AIM OF THE TASK => When you reach the line containing "[(613,510),(597,474),(553,497),(572,534),(613,512),(613,510)]", start transcribing exactly and continue through the last line of the data, skipping every picture.

Image crops with footprint polygons
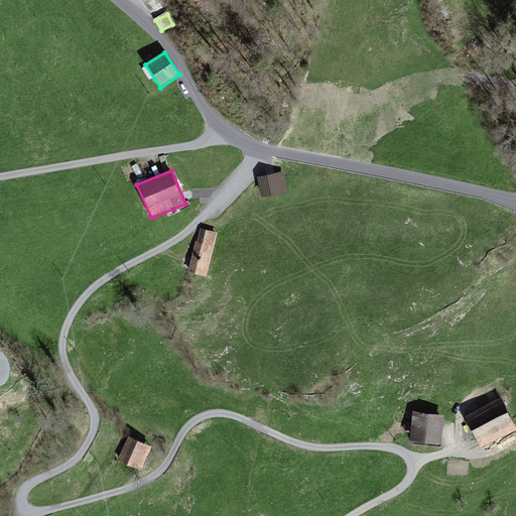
[(283,171),(257,177),(262,199),(288,192),(283,171)]
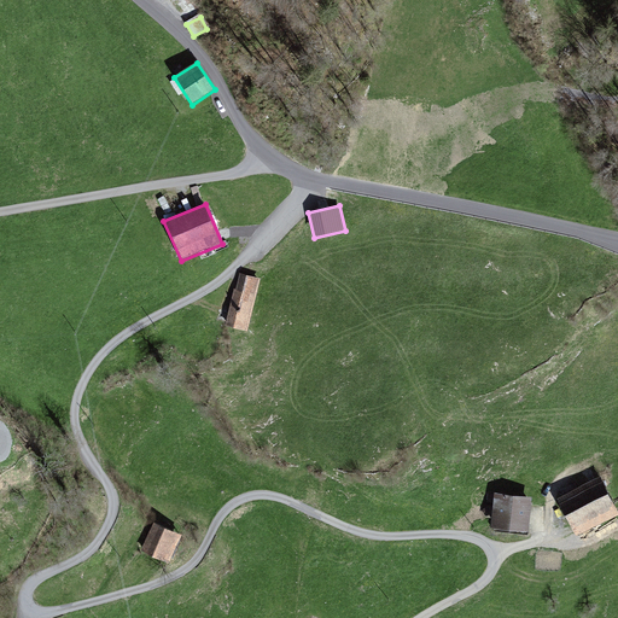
[(261,280),(240,274),(237,290),(234,290),(226,326),(248,331),(261,280)]
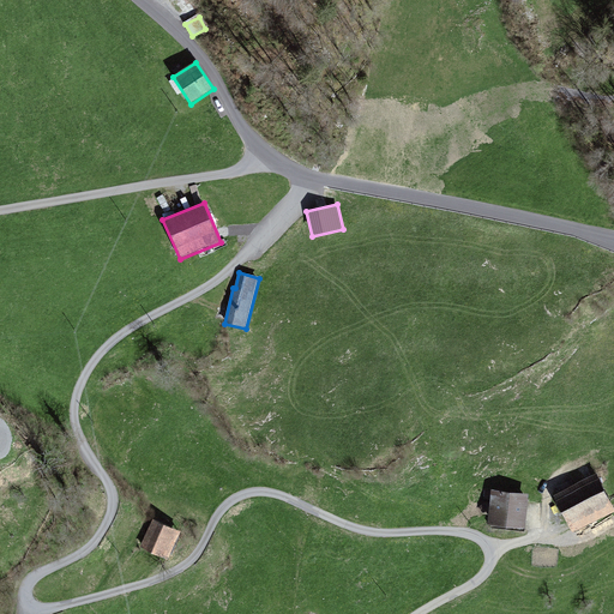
[(613,510),(597,474),(553,497),(572,534),(613,512),(613,510)]
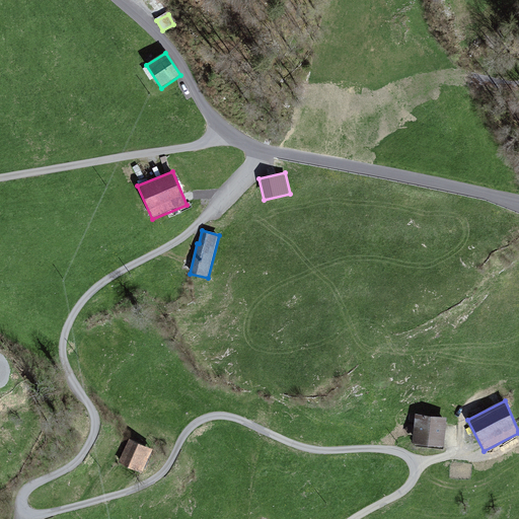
[(447,419),(416,416),(413,445),(444,447),(447,419)]
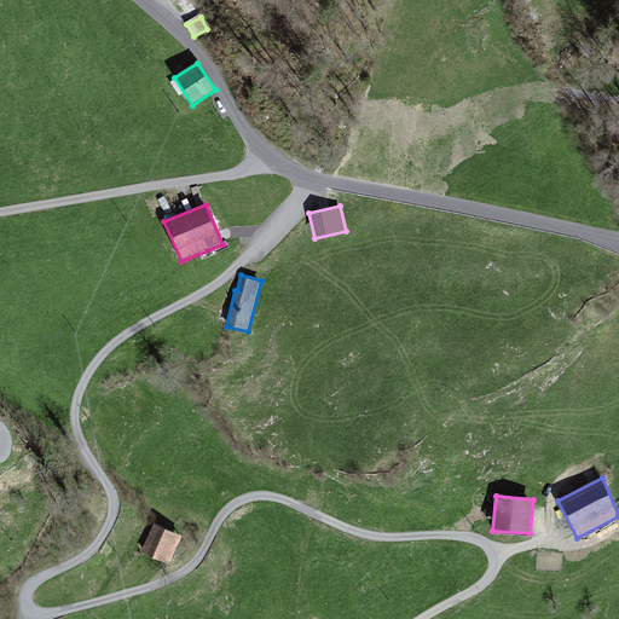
[(181,536),(154,526),(140,555),(169,566),(181,536)]
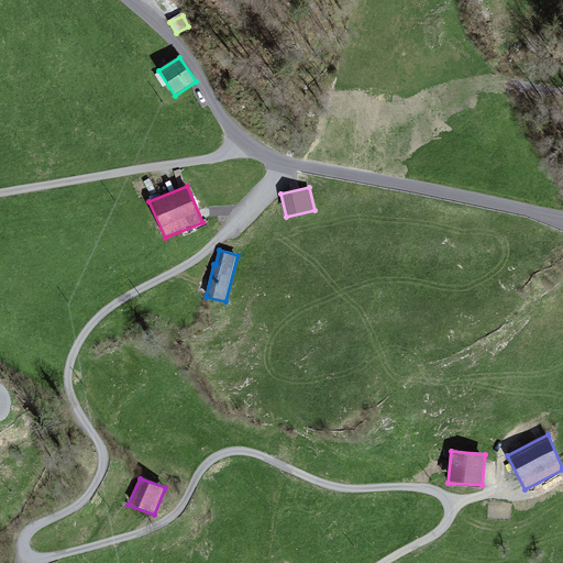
All buildings are outlined.
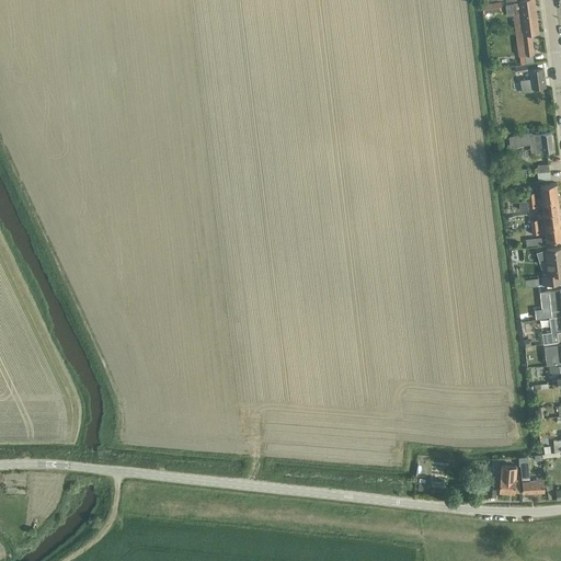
[(522,0),(522,1),(513,2),(513,3),(505,4),(507,15),(514,14),(516,34),(538,31),(534,0),(522,0)]
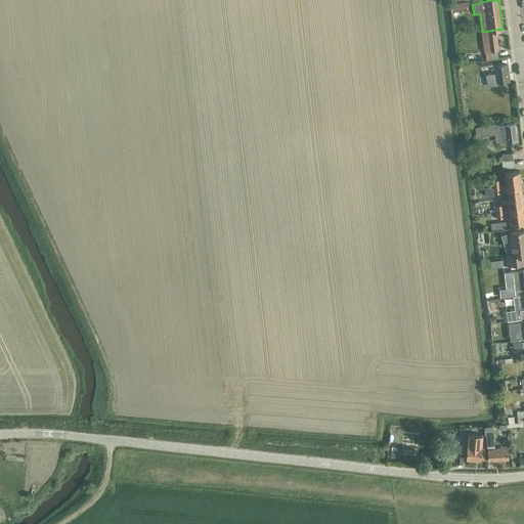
[(459,3),(460,10),(468,9),(467,2),(459,3)]
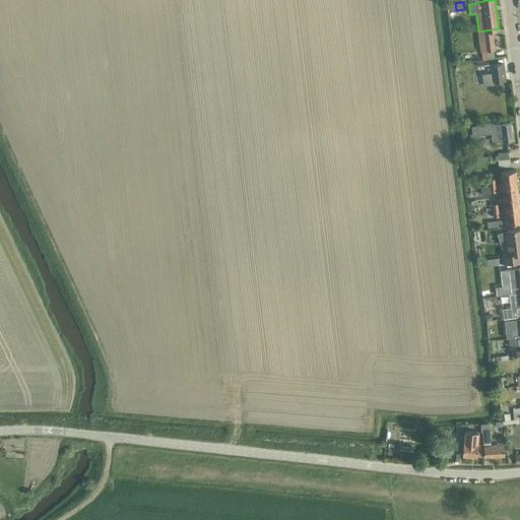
[(481,52),(496,50),(494,38),(479,40),(481,52)]
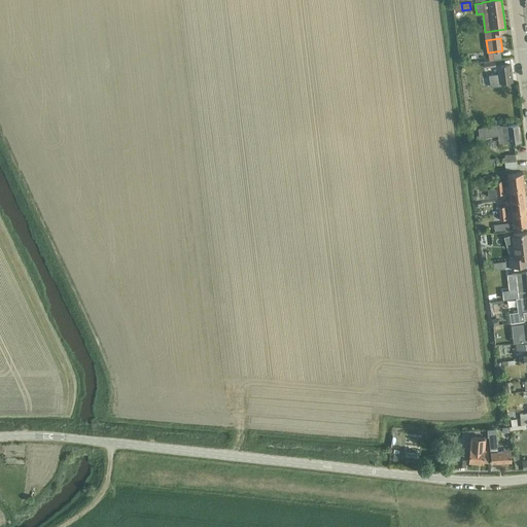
[(499,73),(489,75),(489,77),(490,85),(491,88),(500,85),(498,85),(498,83),(513,81),(510,63),(497,65),(499,73)]
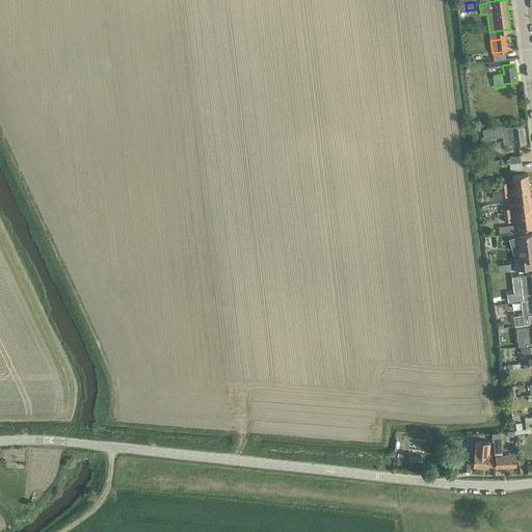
[(503,145),(509,144),(524,142),(522,126),(504,128),(504,126),(483,130),(484,139),(502,137),(503,145)]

WRITTEN ANSWER =>
[(613,510),(597,474),(553,497),(572,534),(613,512),(613,510)]
[(447,419),(416,416),(413,445),(444,447),(447,419)]
[(181,536),(154,526),(140,555),(169,566),(181,536)]
All buildings are outlined.
[(522,0),(522,1),(513,2),(513,3),(505,4),(507,15),(514,14),(516,34),(538,31),(534,0),(522,0)]
[(459,3),(460,10),(468,9),(467,2),(459,3)]
[(481,52),(496,50),(494,38),(479,40),(481,52)]
[(499,73),(489,75),(489,77),(490,85),(491,88),(500,85),(498,85),(498,83),(513,81),(510,63),(497,65),(499,73)]
[(503,145),(509,144),(524,142),(522,126),(504,128),(504,126),(483,130),(484,139),(502,137),(503,145)]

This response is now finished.